Set down, please, exactly the lines below that run from the line with "in_first: [491, 292]" to the line with "now: pink stacking toy", both lines included.

##### Data for the task

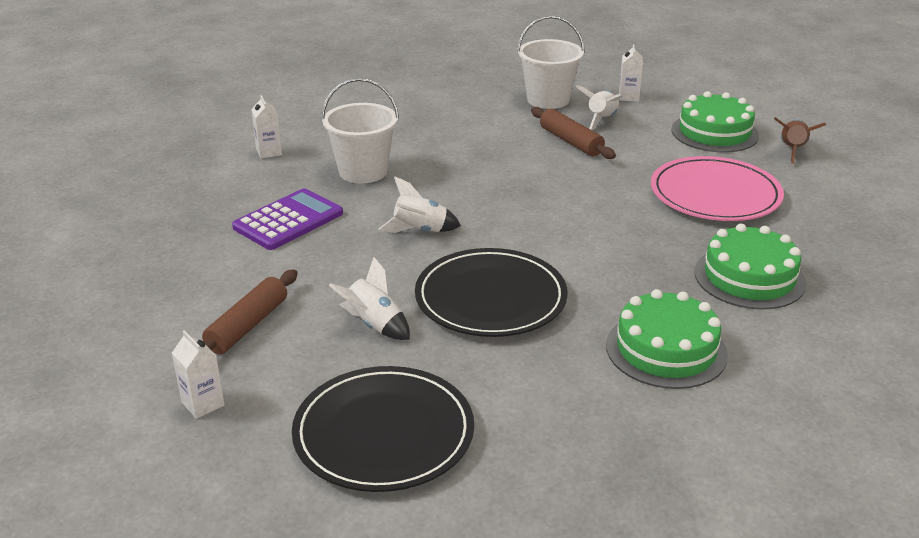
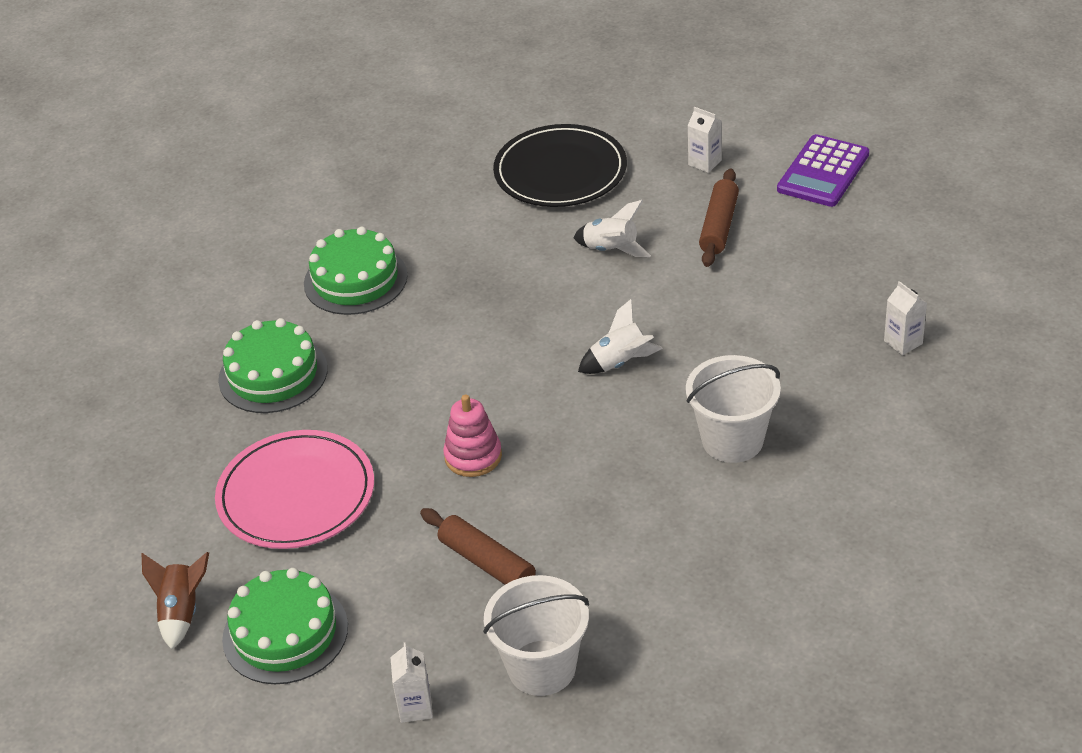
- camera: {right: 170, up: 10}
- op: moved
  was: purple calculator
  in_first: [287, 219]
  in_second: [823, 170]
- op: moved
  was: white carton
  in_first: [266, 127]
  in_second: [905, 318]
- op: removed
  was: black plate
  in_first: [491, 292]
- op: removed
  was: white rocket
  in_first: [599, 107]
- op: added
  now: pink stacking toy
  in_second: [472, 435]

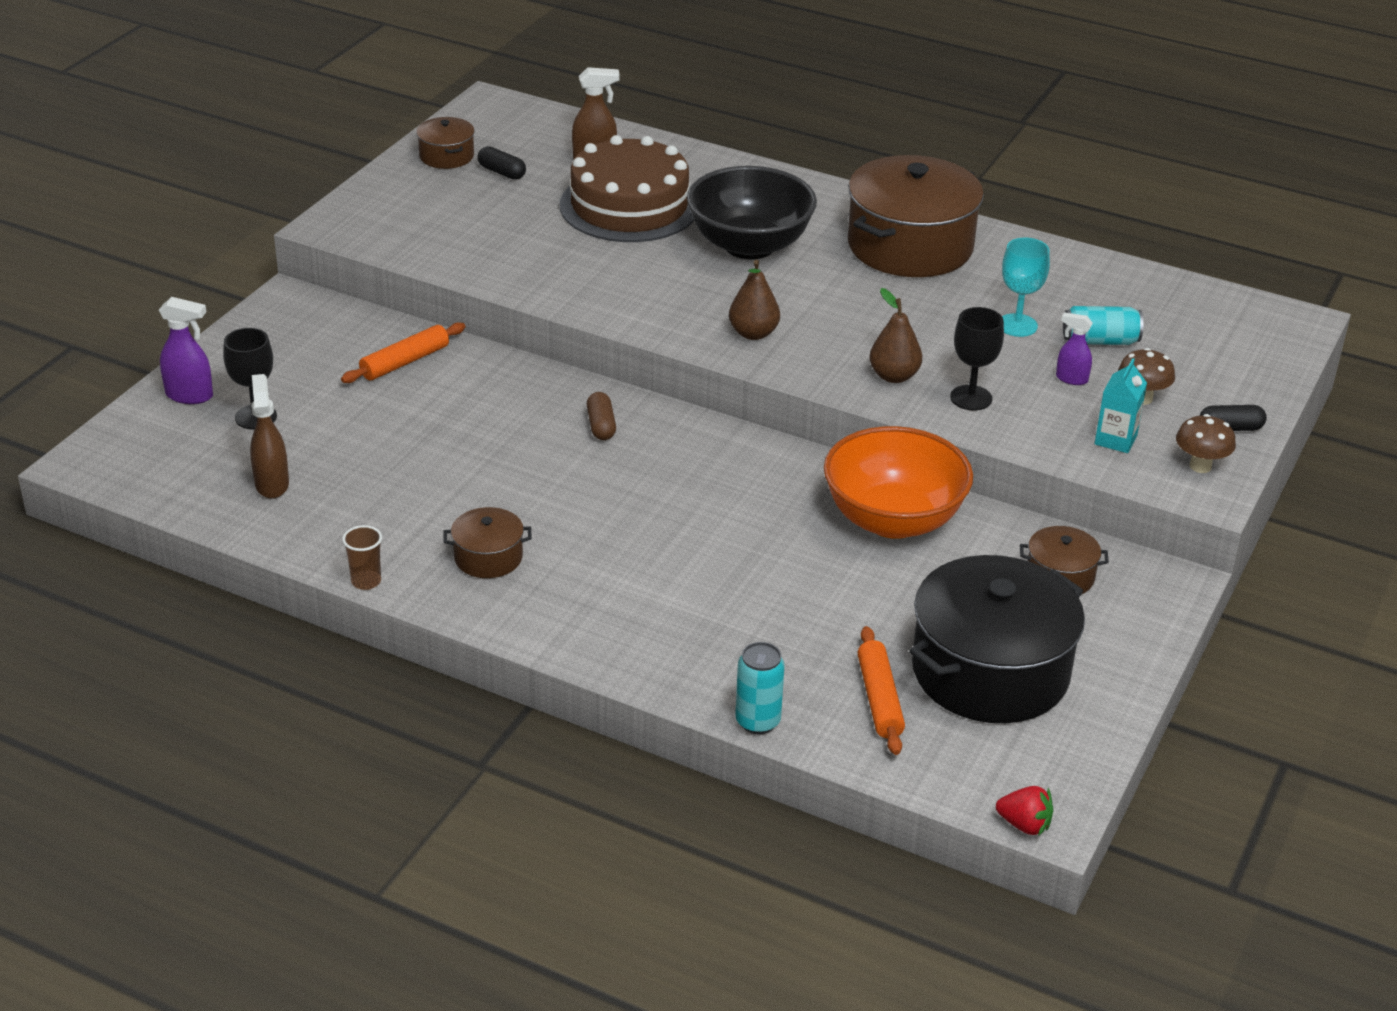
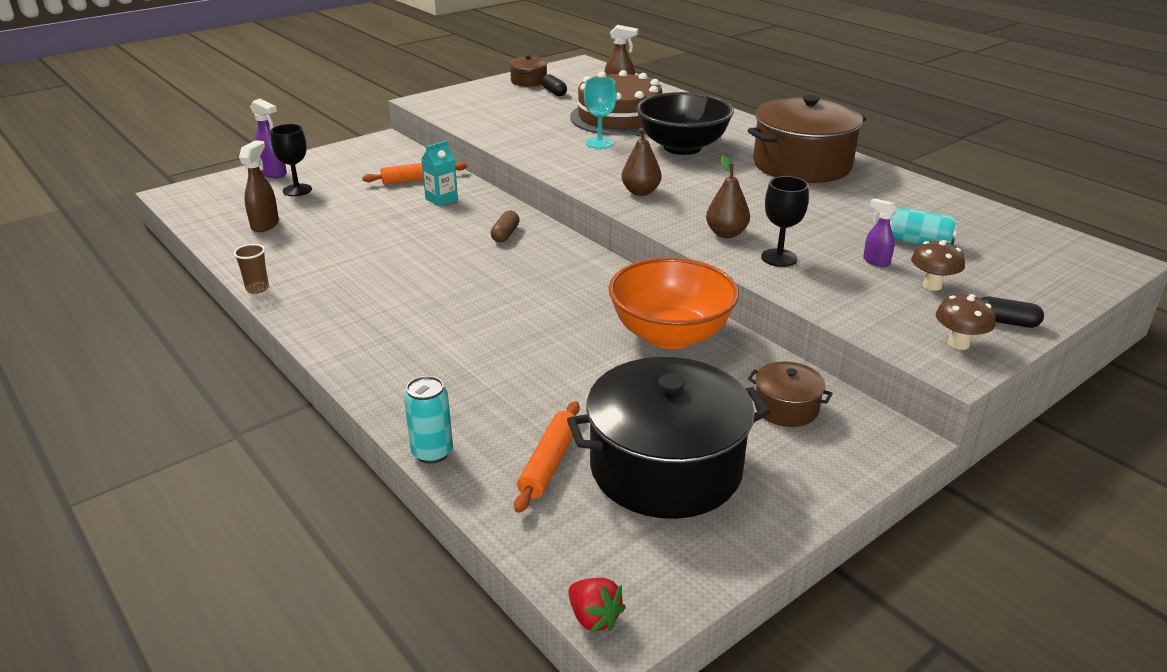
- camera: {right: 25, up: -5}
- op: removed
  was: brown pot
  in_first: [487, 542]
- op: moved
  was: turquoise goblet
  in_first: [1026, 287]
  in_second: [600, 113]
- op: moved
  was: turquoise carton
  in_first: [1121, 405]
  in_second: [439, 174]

##########
##### Data for the task

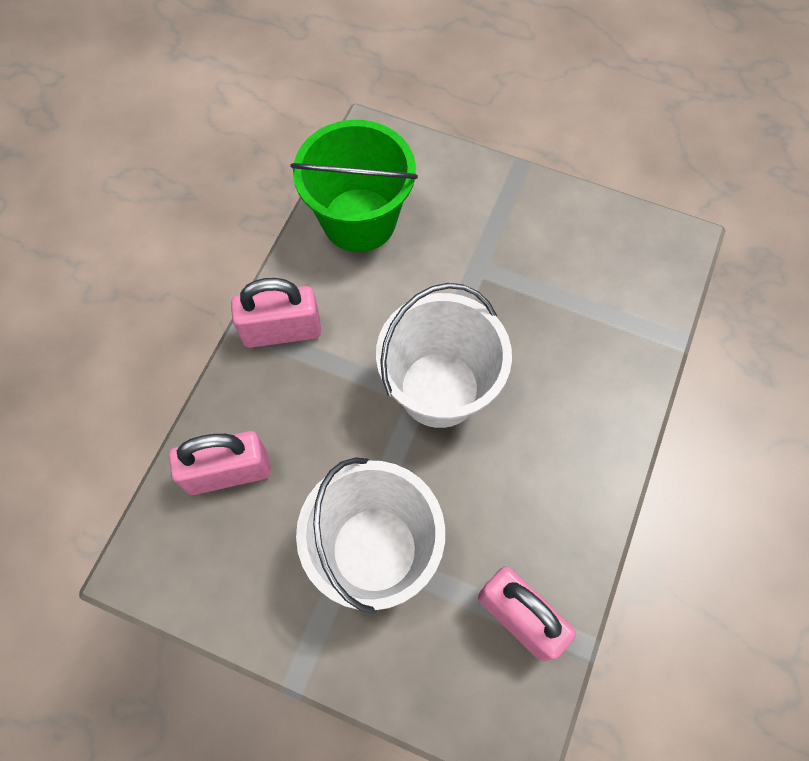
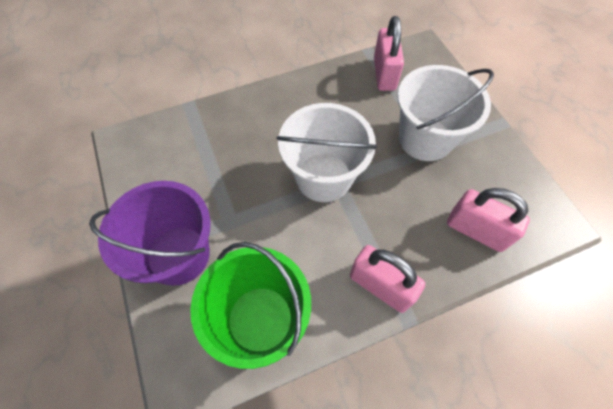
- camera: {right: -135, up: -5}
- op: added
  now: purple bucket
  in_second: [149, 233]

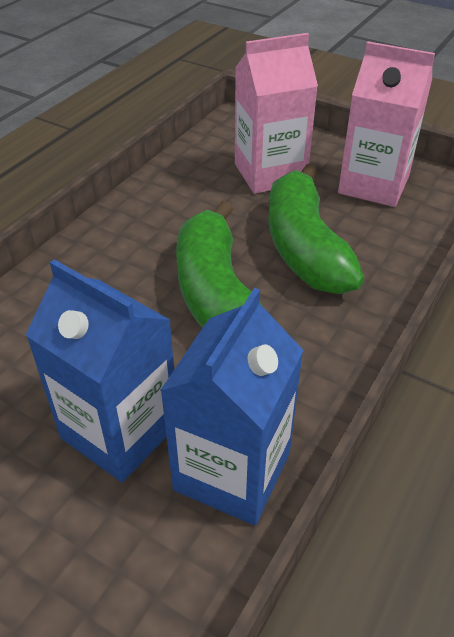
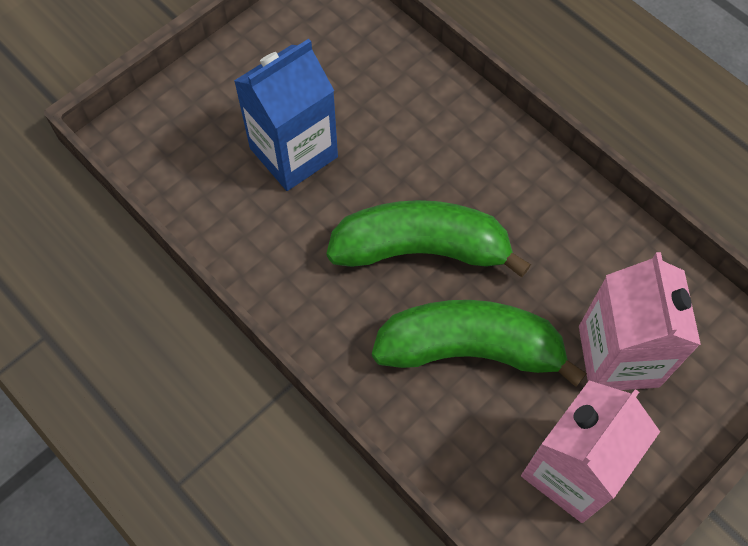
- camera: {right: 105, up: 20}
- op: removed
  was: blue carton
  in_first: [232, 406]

##########

▶ [Task result]:
  in_first: [491, 292]
- op: removed
  was: white rocket
  in_first: [599, 107]
- op: added
  now: pink stacking toy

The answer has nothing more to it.